Instructions to follow | Your task is to return the data below, word for word.

Data extract |
-.-.-

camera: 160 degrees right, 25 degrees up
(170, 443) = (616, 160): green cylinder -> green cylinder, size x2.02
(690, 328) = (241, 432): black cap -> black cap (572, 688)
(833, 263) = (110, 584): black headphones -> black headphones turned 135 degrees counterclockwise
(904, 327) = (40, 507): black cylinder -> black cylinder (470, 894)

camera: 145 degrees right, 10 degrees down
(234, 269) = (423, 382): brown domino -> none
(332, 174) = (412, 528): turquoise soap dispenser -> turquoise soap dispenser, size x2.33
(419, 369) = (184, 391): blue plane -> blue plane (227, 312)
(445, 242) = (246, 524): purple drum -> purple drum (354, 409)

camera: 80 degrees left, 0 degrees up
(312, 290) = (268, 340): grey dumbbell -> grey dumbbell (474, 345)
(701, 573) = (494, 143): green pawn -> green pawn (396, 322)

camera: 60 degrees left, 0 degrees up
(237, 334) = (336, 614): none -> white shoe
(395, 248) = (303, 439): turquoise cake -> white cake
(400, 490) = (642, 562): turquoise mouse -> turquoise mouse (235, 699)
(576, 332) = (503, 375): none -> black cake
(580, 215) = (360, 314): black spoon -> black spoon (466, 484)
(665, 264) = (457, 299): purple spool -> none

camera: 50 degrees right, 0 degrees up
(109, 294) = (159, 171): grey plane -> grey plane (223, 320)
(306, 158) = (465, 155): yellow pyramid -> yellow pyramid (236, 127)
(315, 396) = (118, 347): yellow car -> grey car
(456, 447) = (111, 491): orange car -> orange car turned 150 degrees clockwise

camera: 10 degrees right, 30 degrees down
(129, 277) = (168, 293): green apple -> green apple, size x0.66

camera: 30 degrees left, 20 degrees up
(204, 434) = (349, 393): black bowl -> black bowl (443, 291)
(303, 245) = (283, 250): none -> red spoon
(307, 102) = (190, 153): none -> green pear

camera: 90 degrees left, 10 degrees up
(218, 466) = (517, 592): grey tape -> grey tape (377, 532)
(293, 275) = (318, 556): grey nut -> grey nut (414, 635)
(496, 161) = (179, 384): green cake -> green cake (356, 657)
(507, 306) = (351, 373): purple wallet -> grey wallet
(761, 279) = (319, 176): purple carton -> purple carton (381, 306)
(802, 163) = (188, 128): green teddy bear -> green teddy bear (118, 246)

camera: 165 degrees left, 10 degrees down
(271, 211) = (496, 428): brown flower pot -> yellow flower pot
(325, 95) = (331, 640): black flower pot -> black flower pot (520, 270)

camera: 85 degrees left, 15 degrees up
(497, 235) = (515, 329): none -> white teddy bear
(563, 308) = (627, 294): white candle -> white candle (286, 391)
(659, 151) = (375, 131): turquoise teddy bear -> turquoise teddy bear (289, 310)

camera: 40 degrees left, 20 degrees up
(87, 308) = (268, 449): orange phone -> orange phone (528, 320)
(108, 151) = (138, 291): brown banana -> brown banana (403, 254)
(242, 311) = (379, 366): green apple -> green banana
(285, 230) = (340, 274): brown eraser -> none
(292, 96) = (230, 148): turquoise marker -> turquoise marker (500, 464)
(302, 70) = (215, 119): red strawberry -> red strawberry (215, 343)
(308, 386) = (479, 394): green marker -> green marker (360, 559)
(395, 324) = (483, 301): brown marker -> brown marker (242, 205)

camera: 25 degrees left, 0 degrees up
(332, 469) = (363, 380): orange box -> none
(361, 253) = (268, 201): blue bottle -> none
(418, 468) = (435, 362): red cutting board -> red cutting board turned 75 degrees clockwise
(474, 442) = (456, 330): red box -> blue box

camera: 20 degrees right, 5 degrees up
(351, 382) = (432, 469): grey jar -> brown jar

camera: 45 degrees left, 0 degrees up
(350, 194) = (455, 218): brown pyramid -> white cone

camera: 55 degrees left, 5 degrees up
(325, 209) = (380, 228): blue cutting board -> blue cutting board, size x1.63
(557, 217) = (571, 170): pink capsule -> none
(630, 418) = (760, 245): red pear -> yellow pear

-.-.-

Written answer |
camera: 160 degrees right, 25 degrees up
(170, 443) = (616, 160): green cylinder -> green cylinder, size x2.02
(690, 328) = (241, 432): black cap -> black cap (572, 688)
(833, 263) = (110, 584): black headphones -> black headphones turned 135 degrees counterclockwise
(904, 327) = (40, 507): black cylinder -> black cylinder (470, 894)

camera: 145 degrees right, 10 degrees down
(234, 269) = (423, 382): brown domino -> none
(332, 174) = (412, 528): turquoise soap dispenser -> turquoise soap dispenser, size x2.33
(419, 369) = (184, 391): blue plane -> blue plane (227, 312)
(445, 242) = (246, 524): purple drum -> purple drum (354, 409)

camera: 80 degrees left, 0 degrees up
(312, 290) = (268, 340): grey dumbbell -> grey dumbbell (474, 345)
(701, 573) = (494, 143): green pawn -> green pawn (396, 322)

camera: 60 degrees left, 0 degrees up
(237, 334) = (336, 614): none -> white shoe
(395, 248) = (303, 439): turquoise cake -> white cake
(400, 490) = (642, 562): turquoise mouse -> turquoise mouse (235, 699)
(576, 332) = (503, 375): none -> black cake
(580, 215) = (360, 314): black spoon -> black spoon (466, 484)
(665, 264) = (457, 299): purple spool -> none

camera: 50 degrees right, 0 degrees up
(109, 294) = (159, 171): grey plane -> grey plane (223, 320)
(306, 158) = (465, 155): yellow pyramid -> yellow pyramid (236, 127)
(315, 396) = (118, 347): yellow car -> grey car
(456, 447) = (111, 491): orange car -> orange car turned 150 degrees clockwise

camera: 10 degrees right, 30 degrees down
(129, 277) = (168, 293): green apple -> green apple, size x0.66

camera: 30 degrees left, 20 degrees up
(204, 434) = (349, 393): black bowl -> black bowl (443, 291)
(303, 245) = (283, 250): none -> red spoon
(307, 102) = (190, 153): none -> green pear

camera: 90 degrees left, 10 degrees up
(218, 466) = (517, 592): grey tape -> grey tape (377, 532)
(293, 275) = (318, 556): grey nut -> grey nut (414, 635)
(496, 161) = (179, 384): green cake -> green cake (356, 657)
(507, 306) = (351, 373): purple wallet -> grey wallet
(761, 279) = (319, 176): purple carton -> purple carton (381, 306)
(802, 163) = (188, 128): green teddy bear -> green teddy bear (118, 246)

camera: 165 degrees left, 10 degrees down
(271, 211) = (496, 428): brown flower pot -> yellow flower pot
(325, 95) = (331, 640): black flower pot -> black flower pot (520, 270)

camera: 85 degrees left, 15 degrees up
(497, 235) = (515, 329): none -> white teddy bear
(563, 308) = (627, 294): white candle -> white candle (286, 391)
(659, 151) = (375, 131): turquoise teddy bear -> turquoise teddy bear (289, 310)

camera: 40 degrees left, 20 degrees up
(87, 308) = (268, 449): orange phone -> orange phone (528, 320)
(108, 151) = (138, 291): brown banana -> brown banana (403, 254)
(242, 311) = (379, 366): green apple -> green banana
(285, 230) = (340, 274): brown eraser -> none
(292, 96) = (230, 148): turquoise marker -> turquoise marker (500, 464)
(302, 70) = (215, 119): red strawberry -> red strawberry (215, 343)
(308, 386) = (479, 394): green marker -> green marker (360, 559)
(395, 324) = (483, 301): brown marker -> brown marker (242, 205)

camera: 25 degrees left, 0 degrees up
(332, 469) = (363, 380): orange box -> none
(361, 253) = (268, 201): blue bottle -> none
(418, 468) = (435, 362): red cutting board -> red cutting board turned 75 degrees clockwise
(474, 442) = (456, 330): red box -> blue box

camera: 20 degrees right, 5 degrees up
(351, 382) = (432, 469): grey jar -> brown jar

camera: 45 degrees left, 0 degrees up
(350, 194) = (455, 218): brown pyramid -> white cone

camera: 55 degrees left, 5 degrees up
(325, 209) = (380, 228): blue cutting board -> blue cutting board, size x1.63
(557, 217) = (571, 170): pink capsule -> none
(630, 418) = (760, 245): red pear -> yellow pear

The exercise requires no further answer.